Top of DATA TO PROCESS

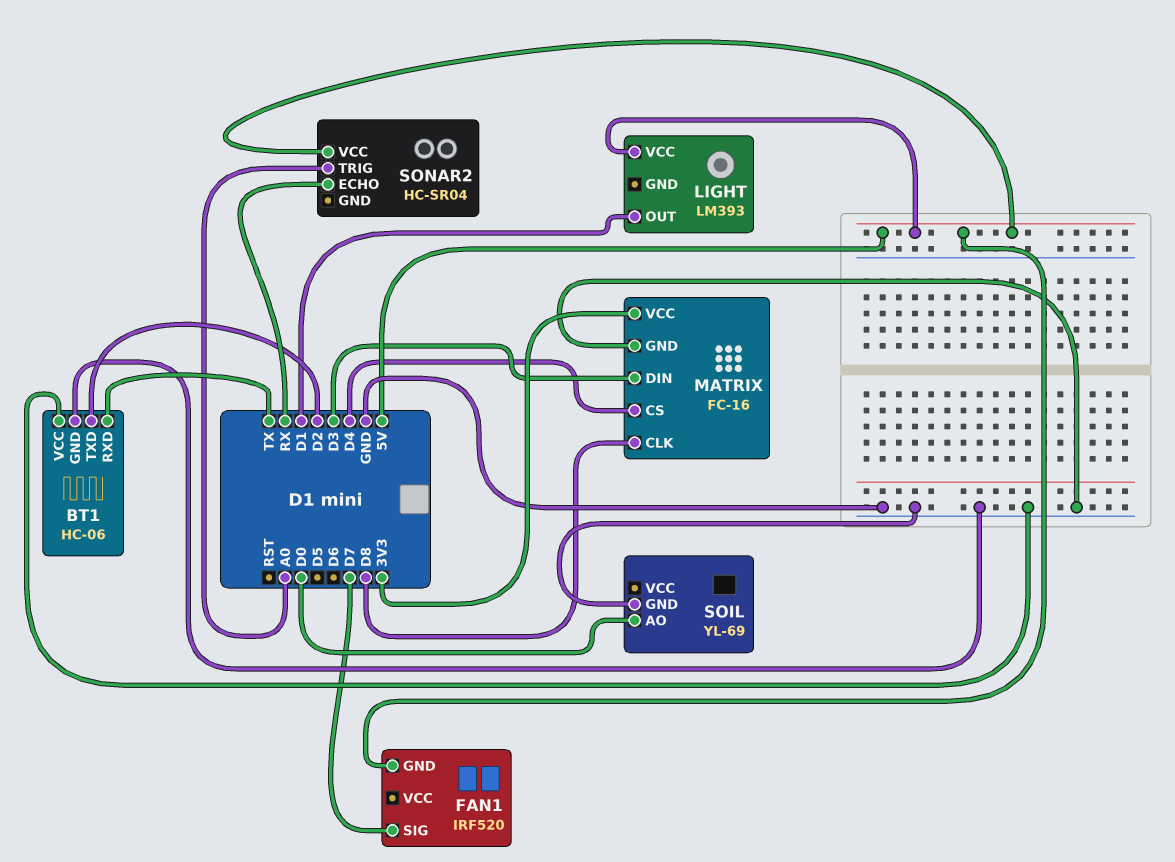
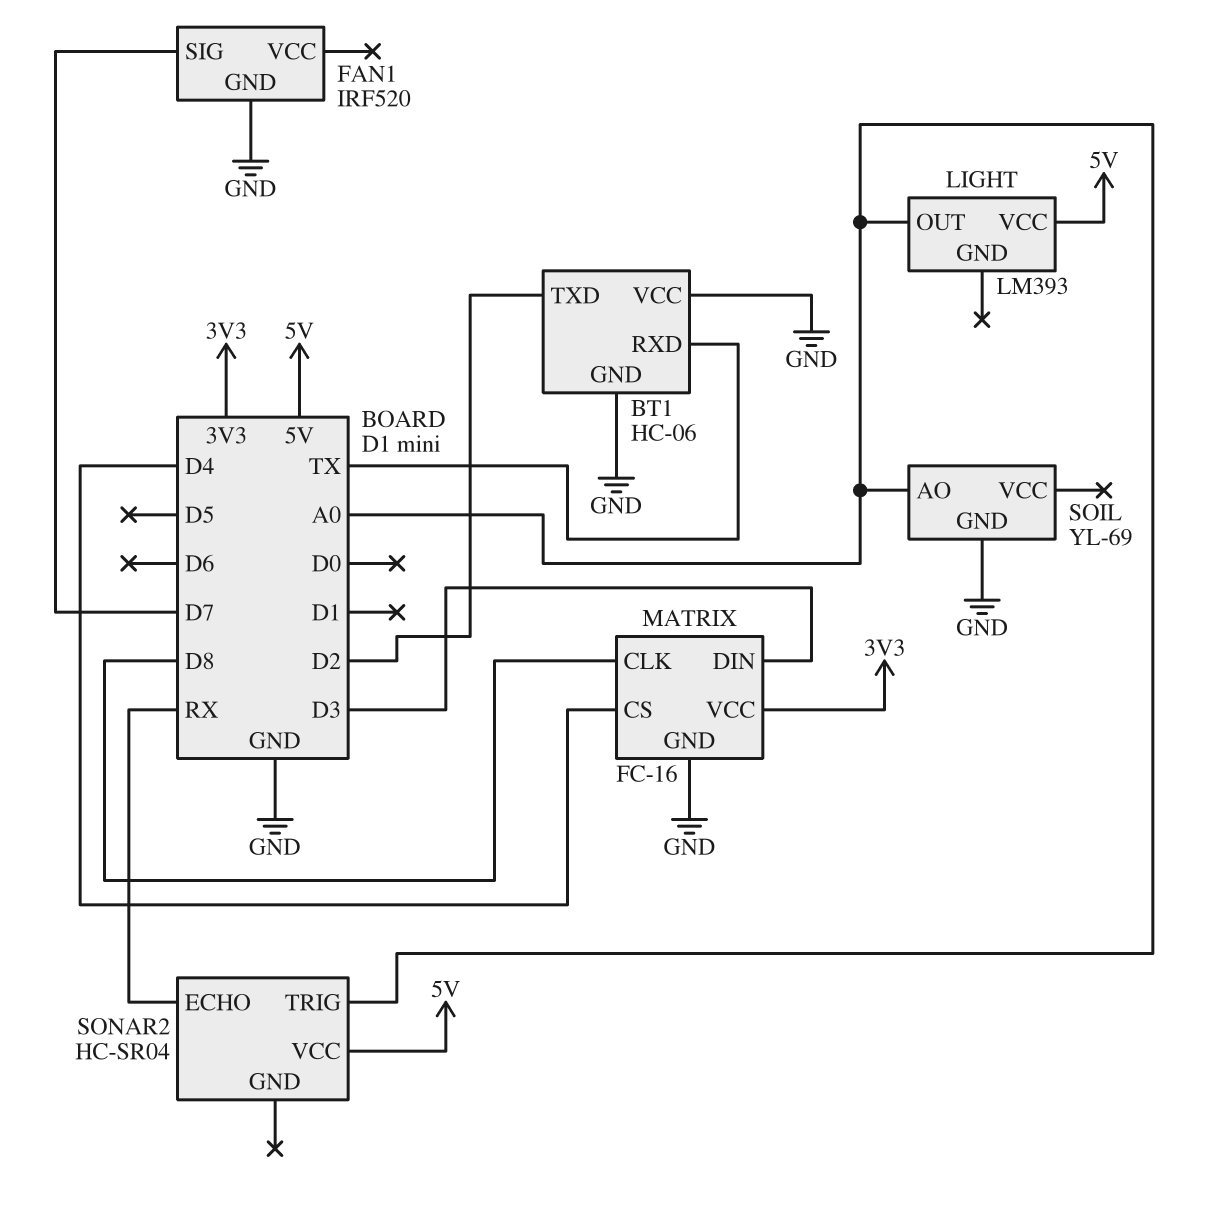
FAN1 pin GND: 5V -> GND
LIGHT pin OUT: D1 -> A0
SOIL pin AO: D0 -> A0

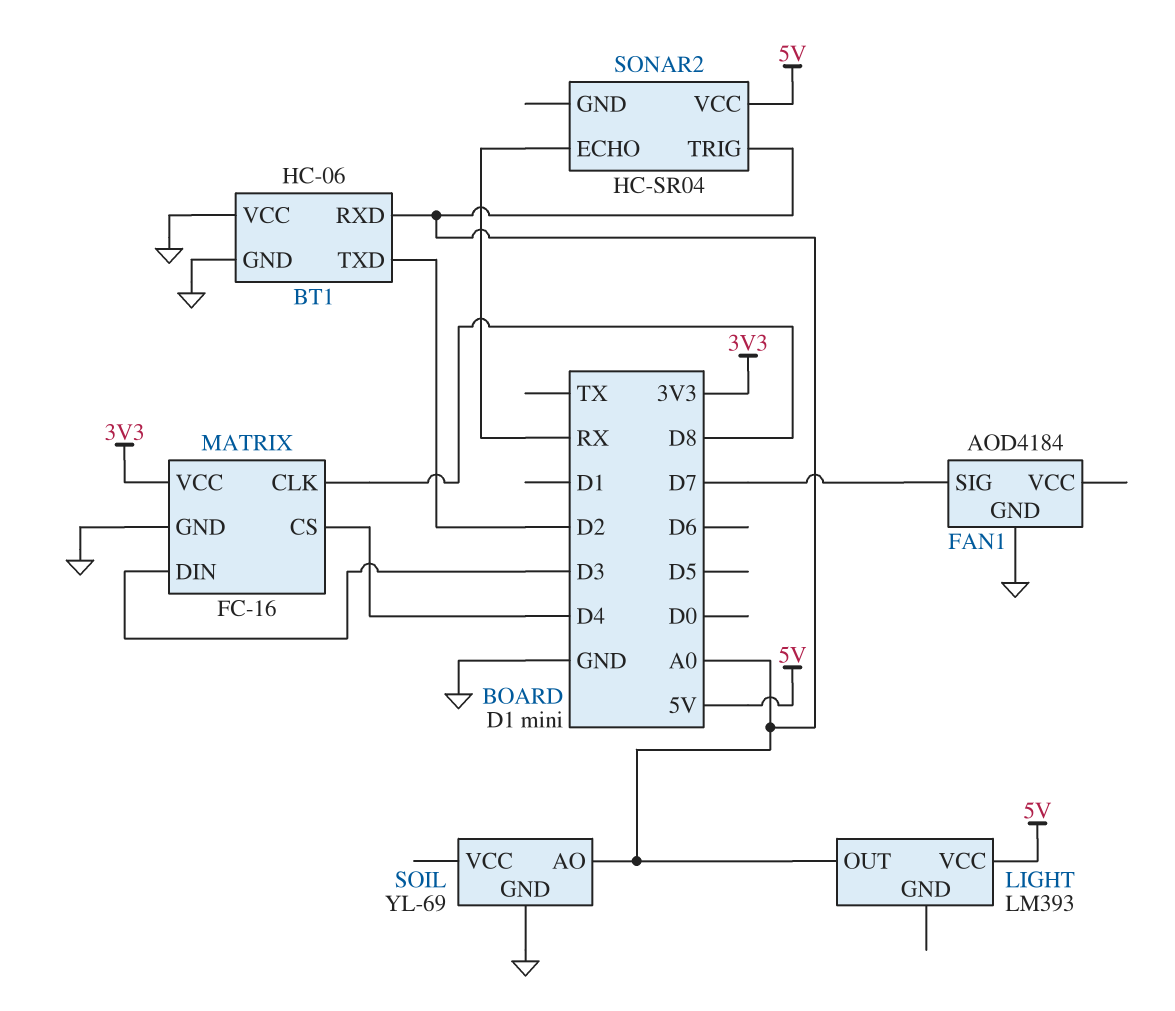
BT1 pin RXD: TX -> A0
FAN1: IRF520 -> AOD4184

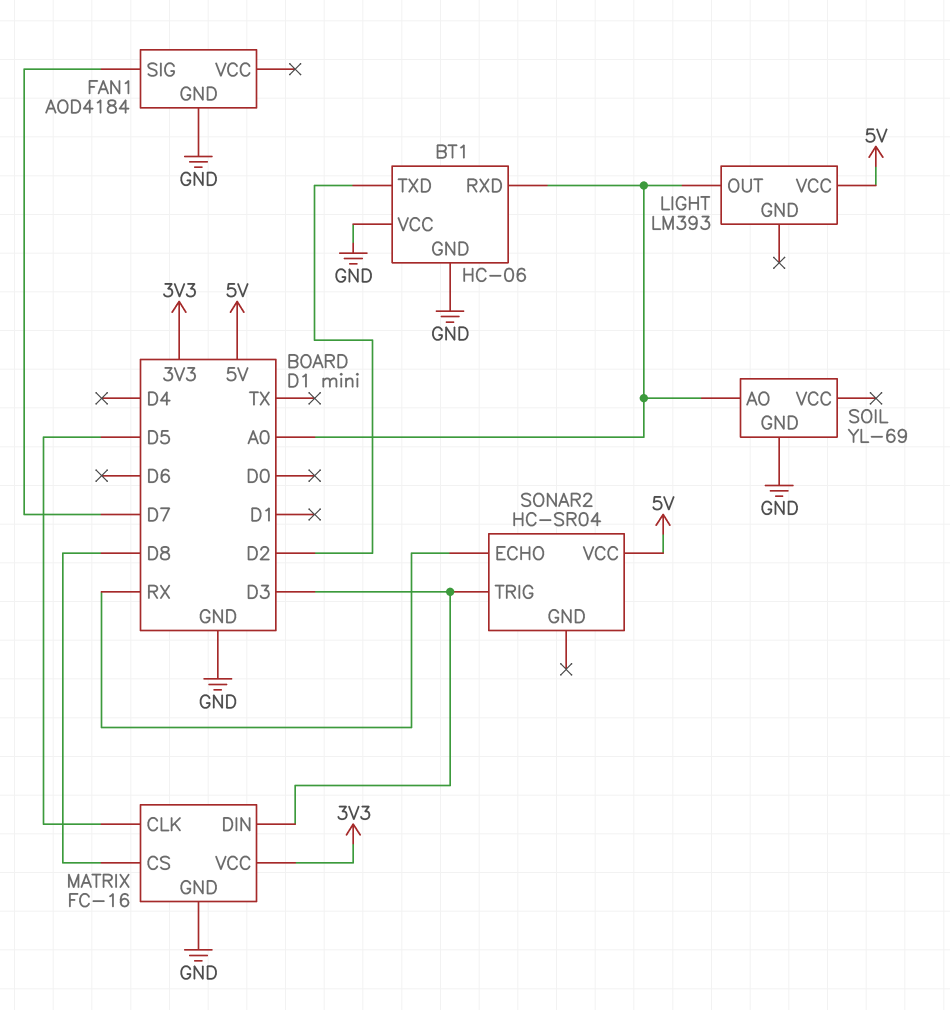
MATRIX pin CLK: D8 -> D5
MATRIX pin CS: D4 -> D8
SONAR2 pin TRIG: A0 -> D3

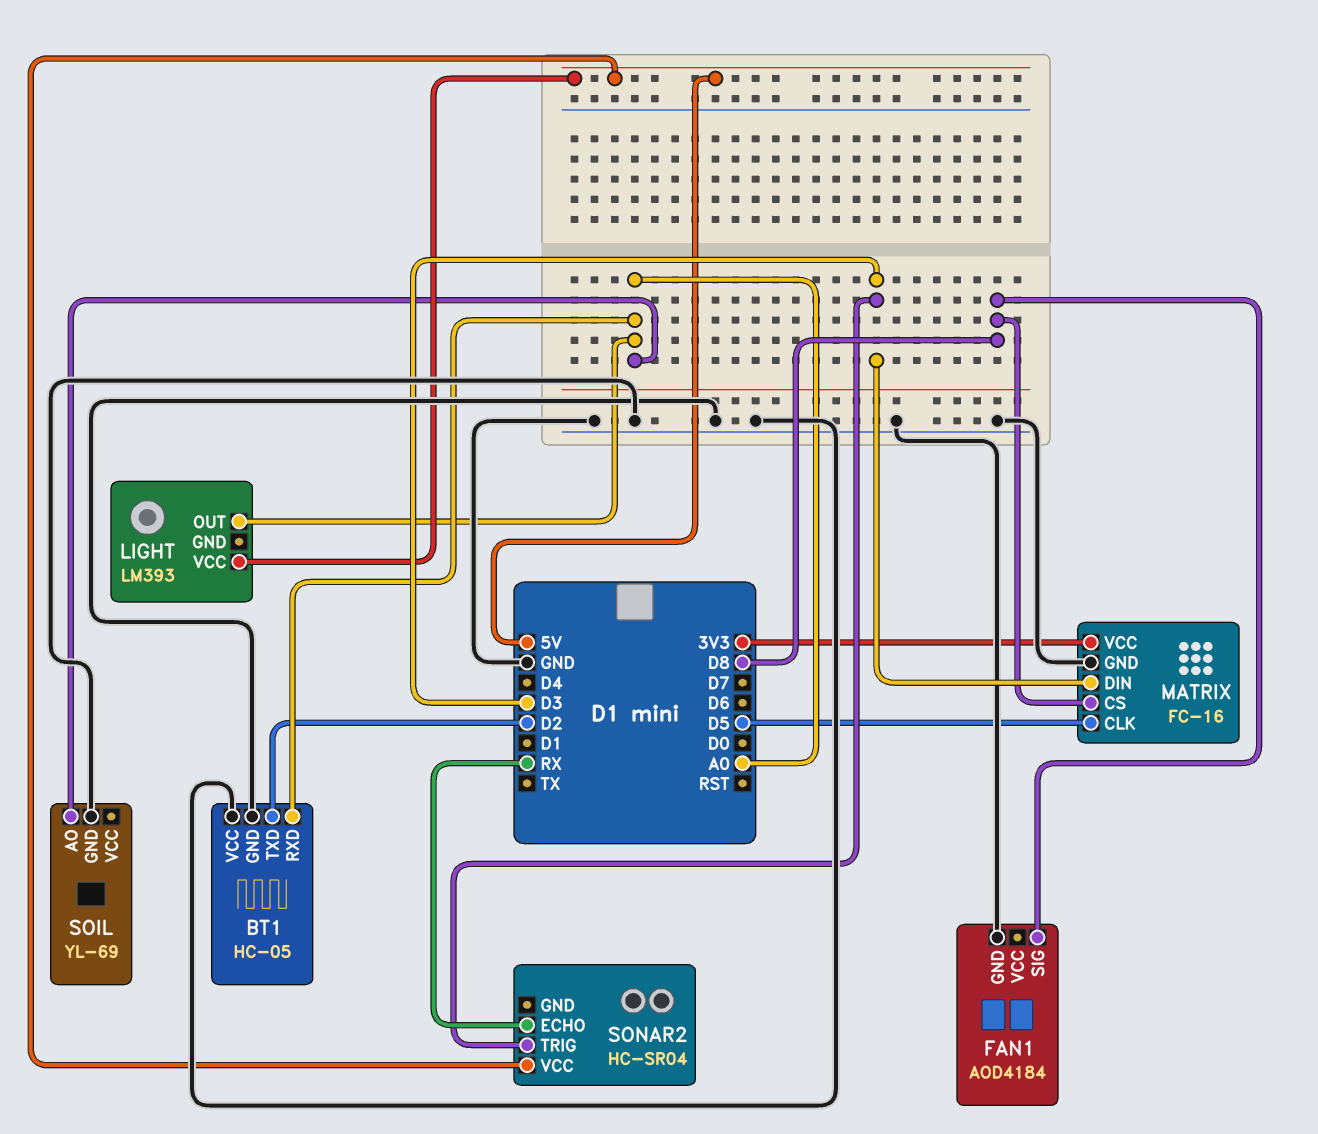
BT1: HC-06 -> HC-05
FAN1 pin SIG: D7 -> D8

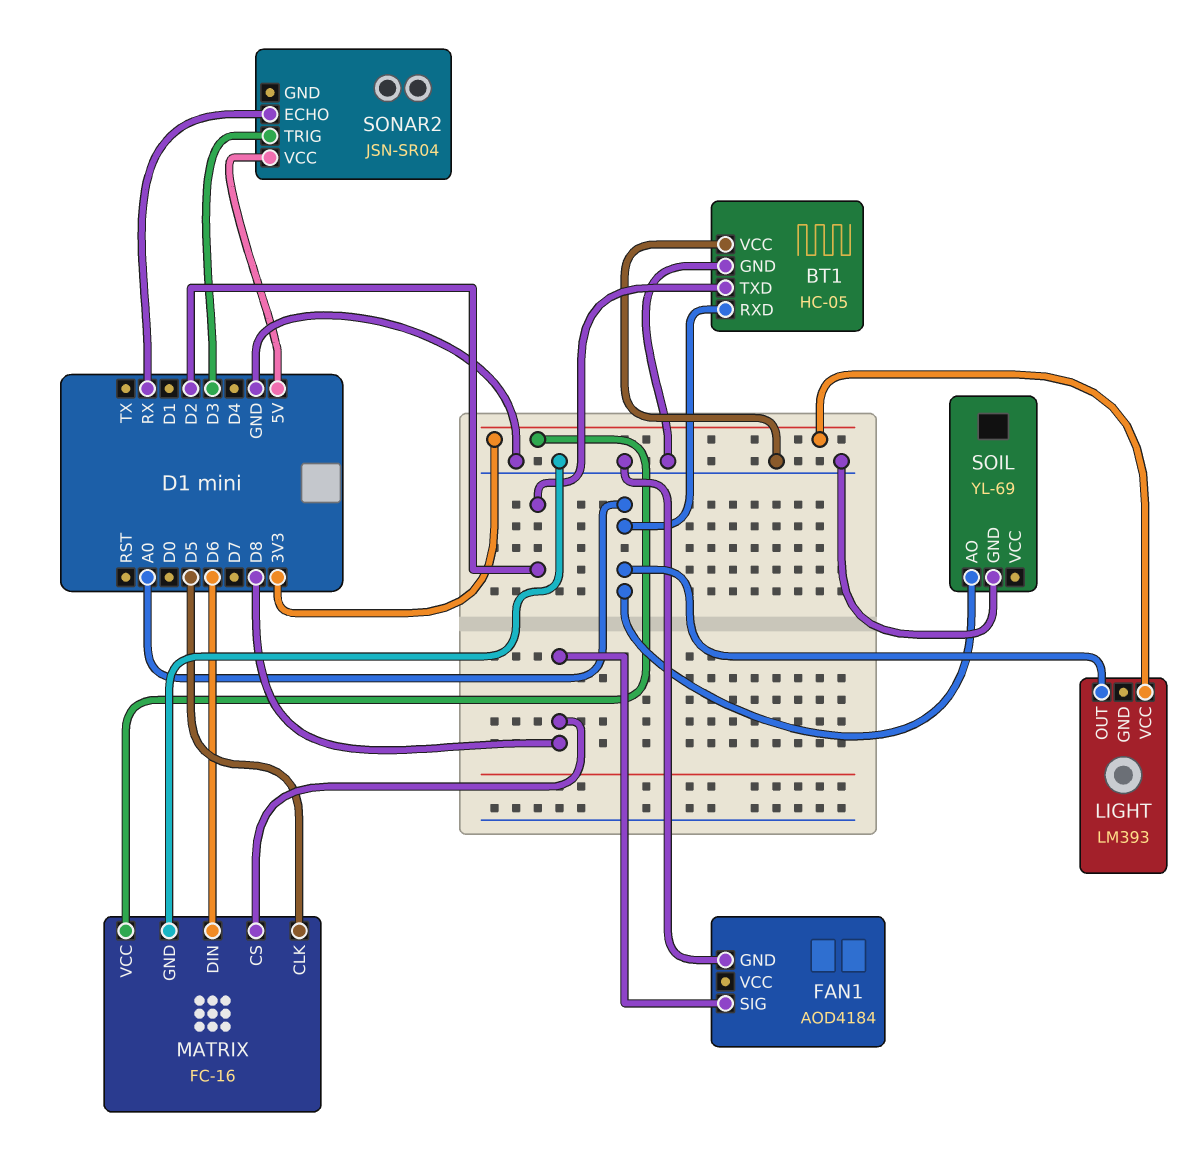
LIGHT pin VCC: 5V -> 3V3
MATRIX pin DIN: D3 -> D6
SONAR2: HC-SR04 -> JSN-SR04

Bottom of DATA TO PROCESS

### EXERCISE
Nothing is needed beyond an exact transcription of the lines from the one containing "BT1: HC-06 -> HC-05" to the end of the entries above, with the pictures omitted.

### TASK OUTPUT
BT1: HC-06 -> HC-05
FAN1 pin SIG: D7 -> D8

LIGHT pin VCC: 5V -> 3V3
MATRIX pin DIN: D3 -> D6
SONAR2: HC-SR04 -> JSN-SR04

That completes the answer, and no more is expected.